Each line of the data that mentions the string "moved" needs to be identified and copied.

(DATA UNDER STUDY):
►

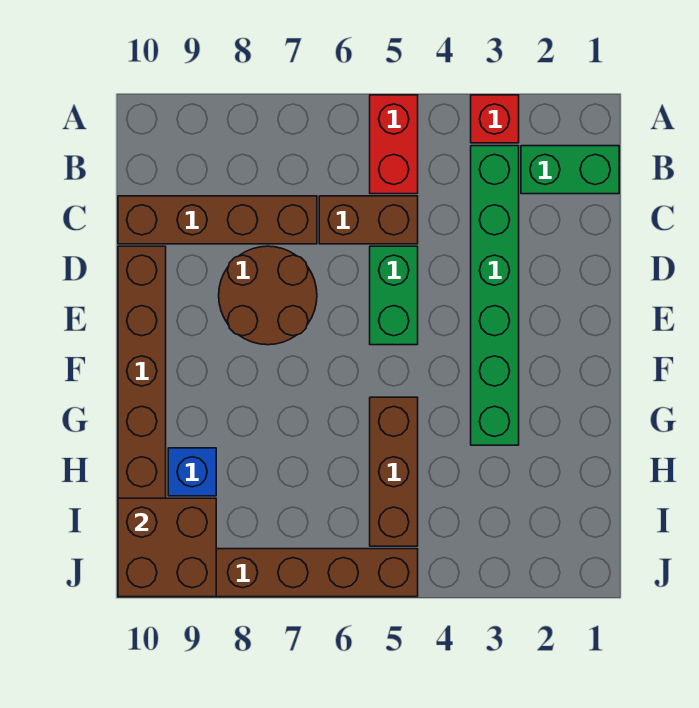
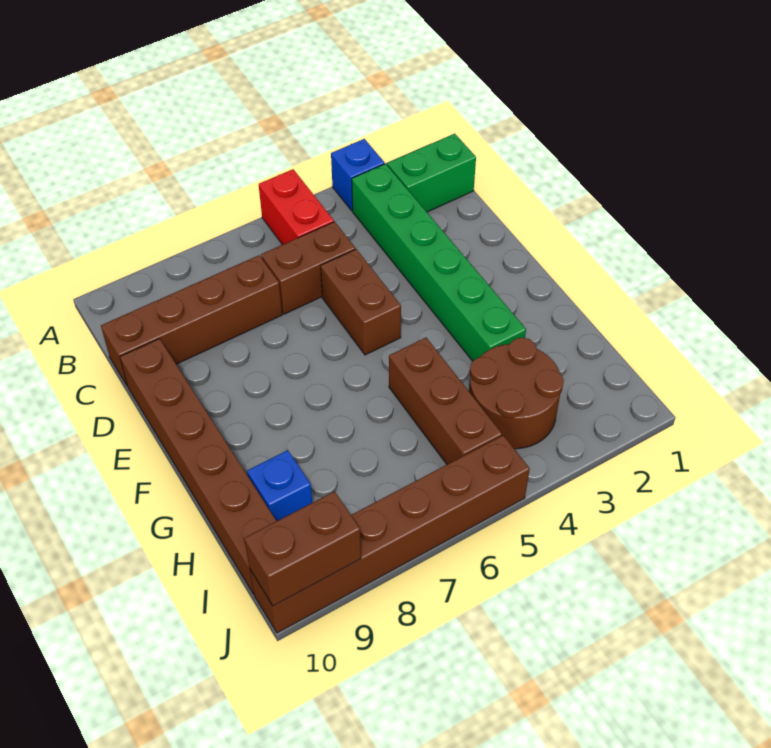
red 1x1 brick [471,95,519,143] -> blue 1x1 brick [331,139,385,211]
green 1x2 brick [370,246,418,345] -> brown 1x2 brick [321,249,401,355]
brown 2x2 round brick [219,246,317,345] -> brown 2x2 round brick moved to [469,338,564,449]
brown 2x2 brick [118,498,216,597] -> brown 1x2 brick [244,491,361,606]

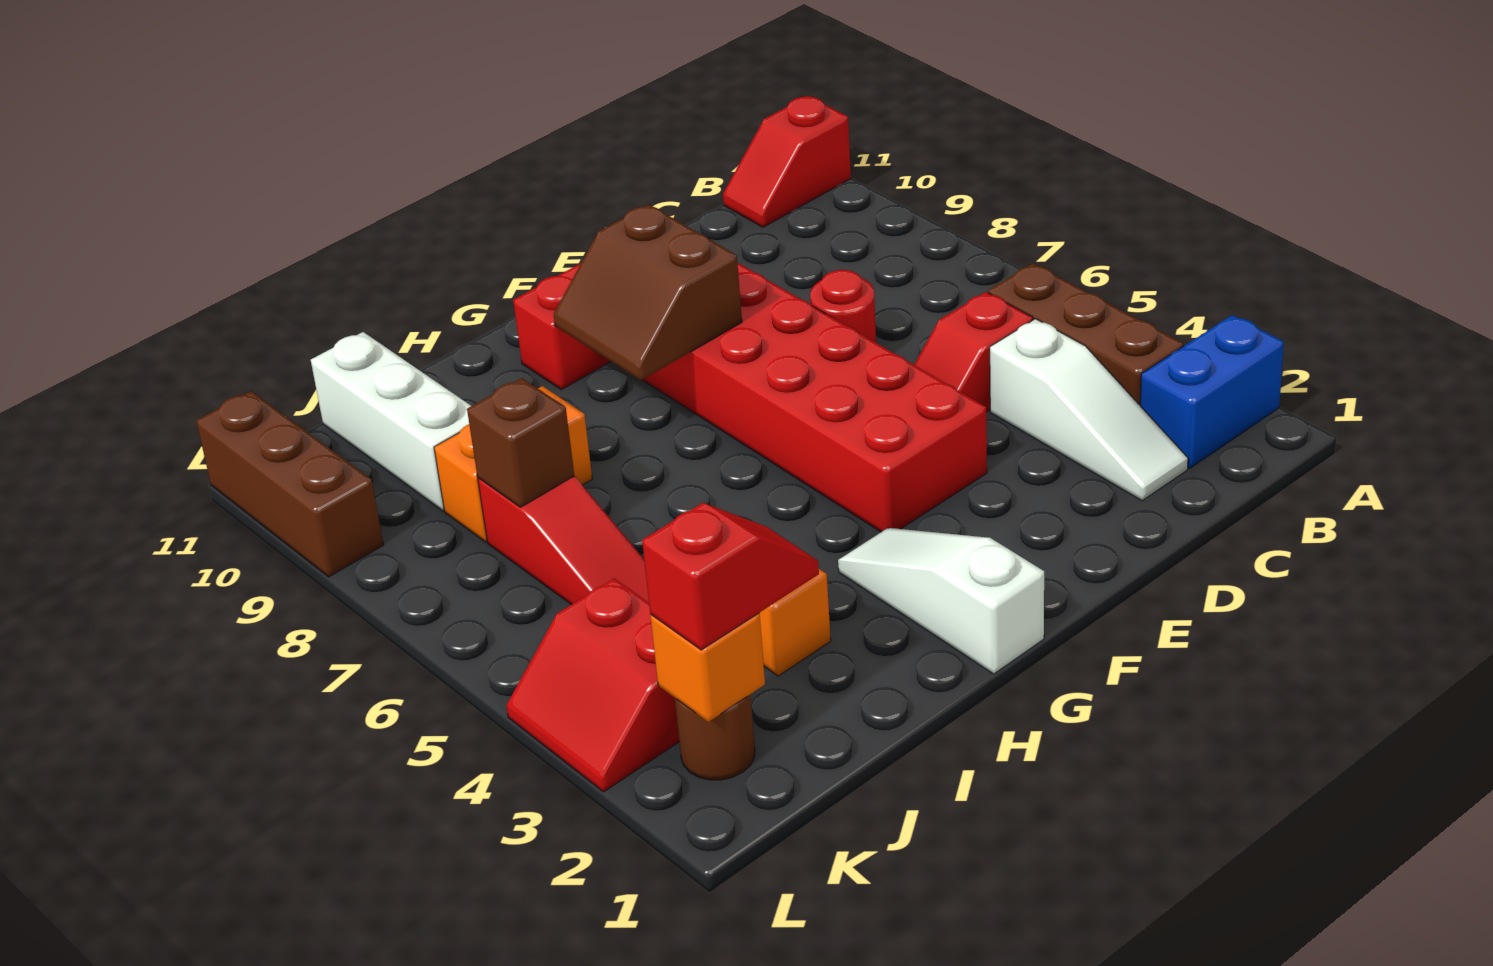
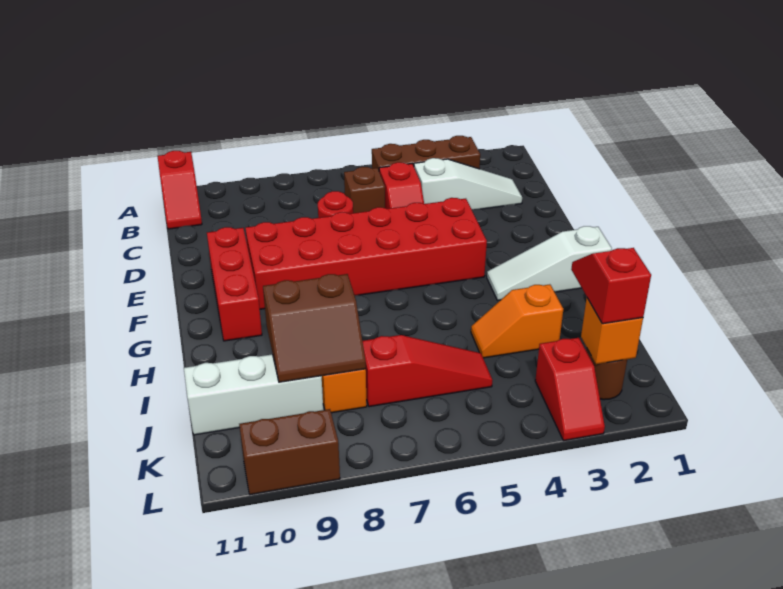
blue 1x2 brick [1140,315,1284,468] -> none
brown 2x2 slope [554,205,742,380] -> brown 2x2 slope moved to [263,274,366,382]
brown 1x1 brick [467,378,574,507] -> brown 1x1 brick moved to [344,167,385,213]
red 2x2 slope [506,578,679,792] -> red 1x2 slope [535,338,605,441]
brown 1x3 brick [196,391,383,577] -> brown 1x2 brick [239,409,340,495]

◄

(RESPONSE TO THIS EXERCISE):
brown 2x2 round brick [219,246,317,345] -> brown 2x2 round brick moved to [469,338,564,449]
brown 2x2 slope [554,205,742,380] -> brown 2x2 slope moved to [263,274,366,382]
brown 1x1 brick [467,378,574,507] -> brown 1x1 brick moved to [344,167,385,213]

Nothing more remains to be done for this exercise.